* HOW TO COMPLETE THIS TASK *
Return all the lines below in which the string "plate" appears.

* RAW DATA *
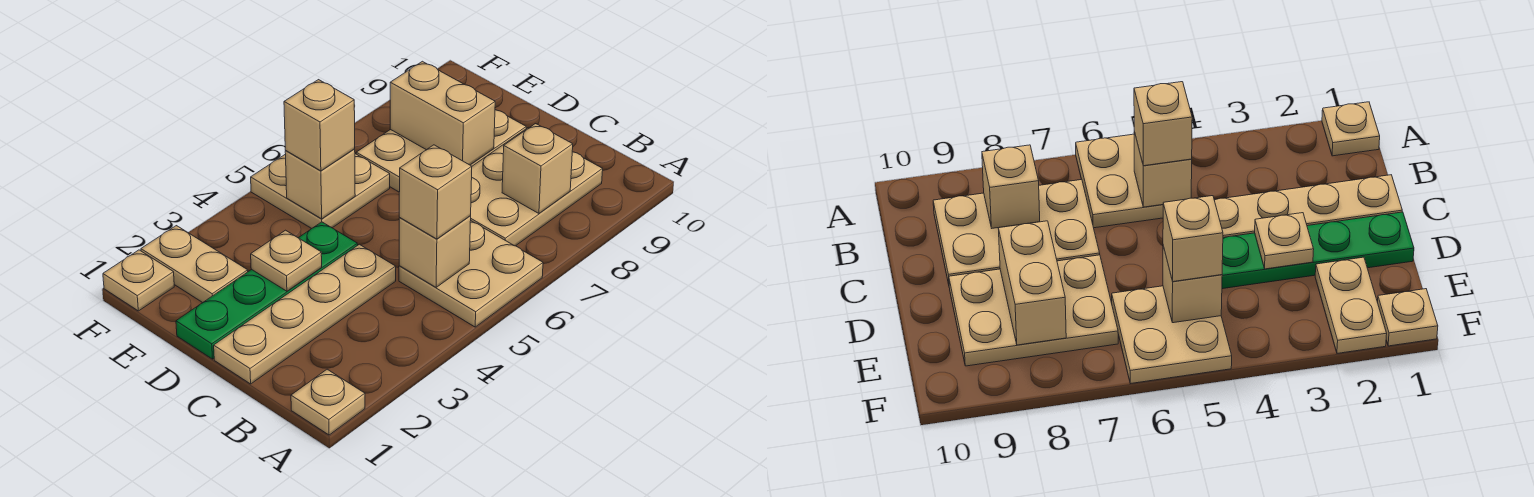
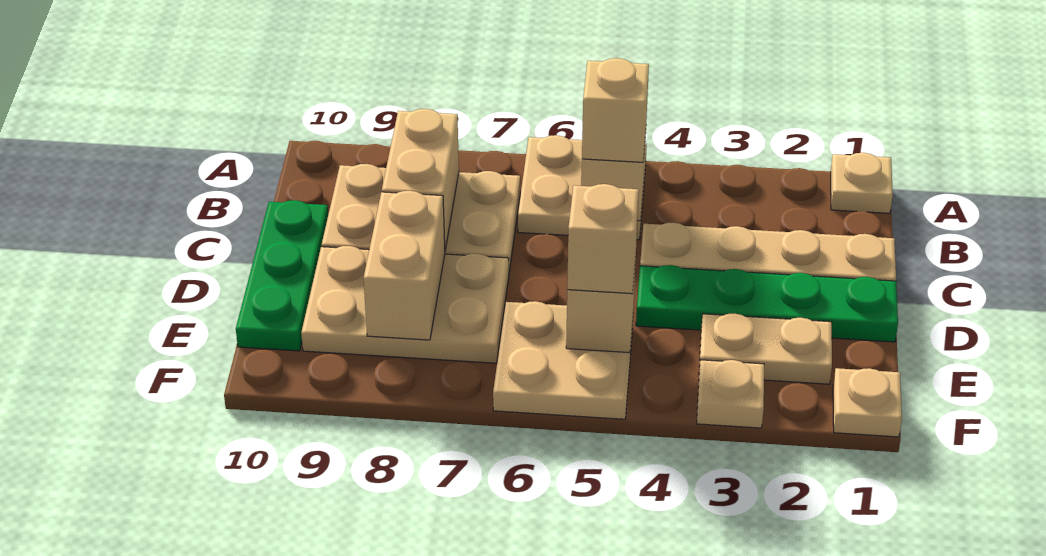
tan brick B8 level 2 -> tan brick B8:C8 level 2
none -> green plate C10:E10 level 1
tan plate D3 level 2 -> tan plate F3 level 1
tan plate E2:F2 level 1 -> tan plate E2:E3 level 1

* REPLY *
none -> green plate C10:E10 level 1
tan plate D3 level 2 -> tan plate F3 level 1
tan plate E2:F2 level 1 -> tan plate E2:E3 level 1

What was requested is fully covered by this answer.